Exact copy required. Repeat the records, but keep the pictures out.

** RECORDS FOR PROCESSING follows **

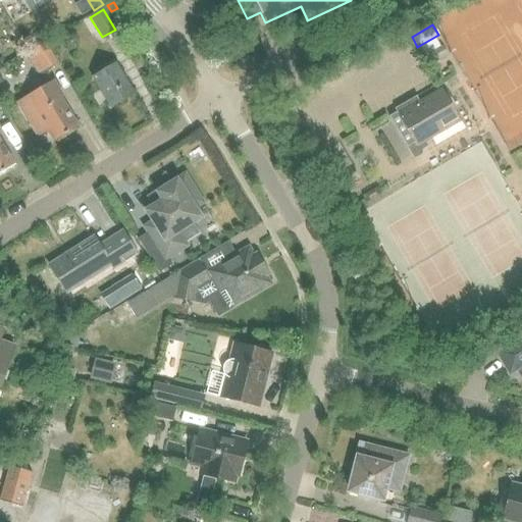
[(25,54),(38,75),(58,62),(46,42),(25,54)]
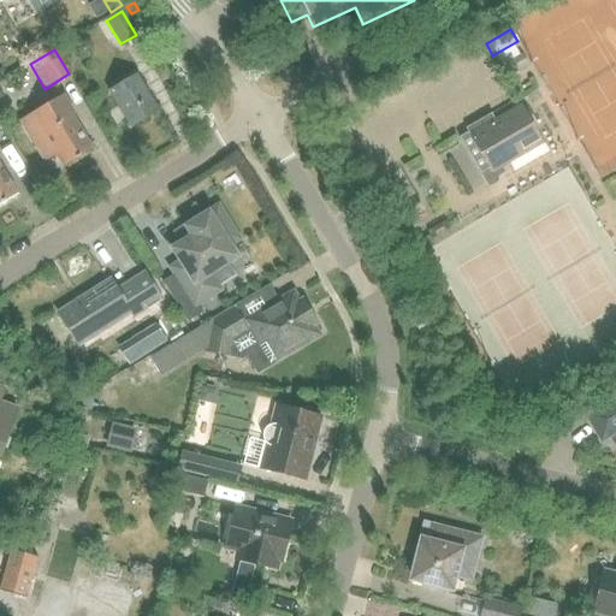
[(499,66),(507,78),(508,80),(519,73),(517,72),(528,66),(521,54),(510,60),(499,66)]
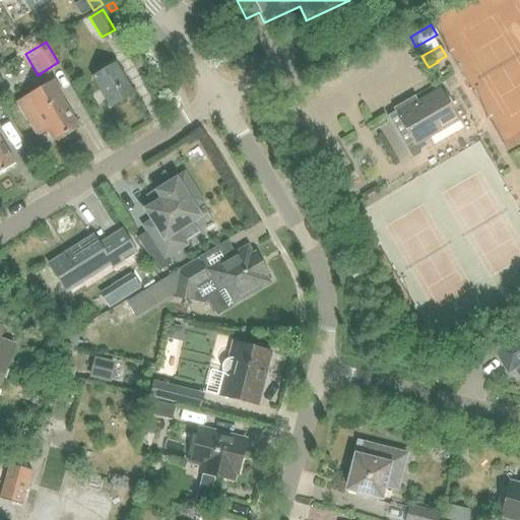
[(92,77),(111,107),(133,92),(115,63),(92,77)]
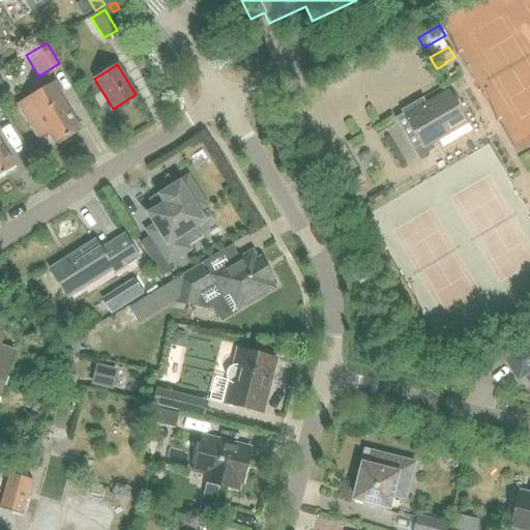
[(36,139),(49,133),(55,143),(79,129),(62,99),(60,100),(51,84),(17,104),(36,139)]
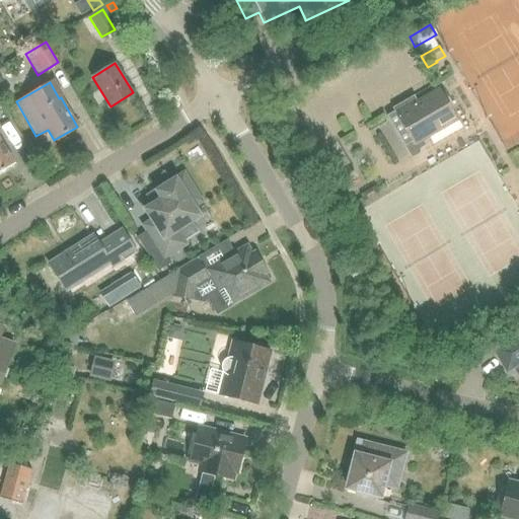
[(394,112),(386,116),(411,158),(420,153),(420,148),(425,145),(423,141),(458,121),(456,118),(441,91),(439,89),(418,101),(414,95),(403,101),(392,107),(394,112)]
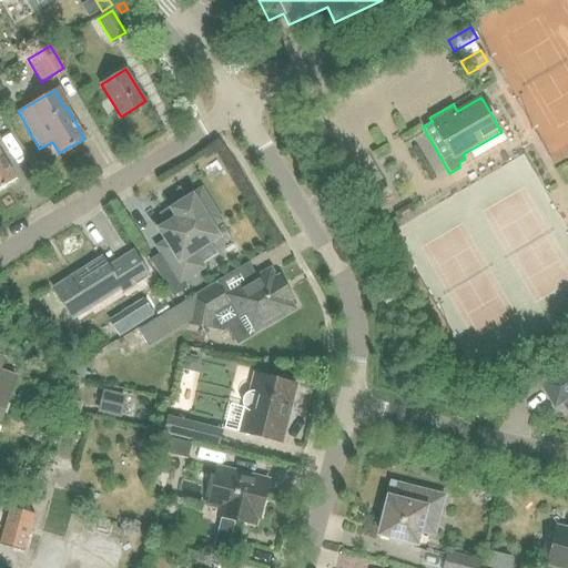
[(0,188),(16,180),(0,153),(0,188)]
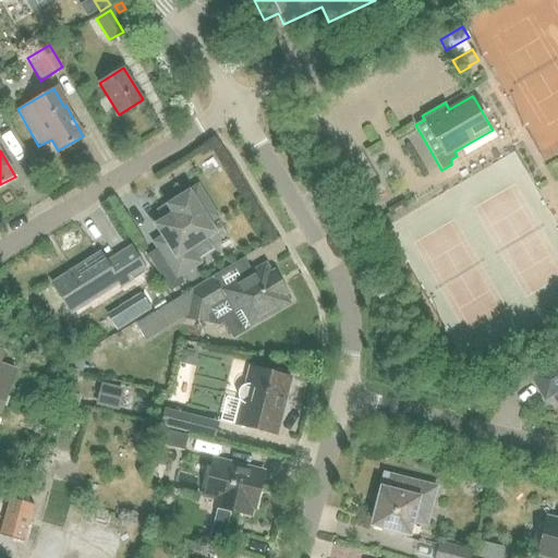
[(160,249),(147,257),(170,292),(183,284),(178,275),(196,263),(195,262),(213,250),(205,237),(211,232),(205,222),(214,217),(197,190),(168,208),(173,217),(164,223),(159,227),(167,239),(157,244),(160,249)]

** End of RECORDS FOR PROCESSING **

## WRITTEN SOLUTION
[(25,54),(38,75),(58,62),(46,42),(25,54)]
[(499,66),(507,78),(508,80),(519,73),(517,72),(528,66),(521,54),(510,60),(499,66)]
[(92,77),(111,107),(133,92),(115,63),(92,77)]
[(36,139),(49,133),(55,143),(79,129),(62,99),(60,100),(51,84),(17,104),(36,139)]
[(394,112),(386,116),(411,158),(420,153),(420,148),(425,145),(423,141),(458,121),(456,118),(441,91),(439,89),(418,101),(414,95),(403,101),(392,107),(394,112)]
[(0,188),(16,180),(0,153),(0,188)]
[(160,249),(147,257),(170,292),(183,284),(178,275),(196,263),(195,262),(213,250),(205,237),(211,232),(205,222),(214,217),(197,190),(168,208),(173,217),(164,223),(159,227),(167,239),(157,244),(160,249)]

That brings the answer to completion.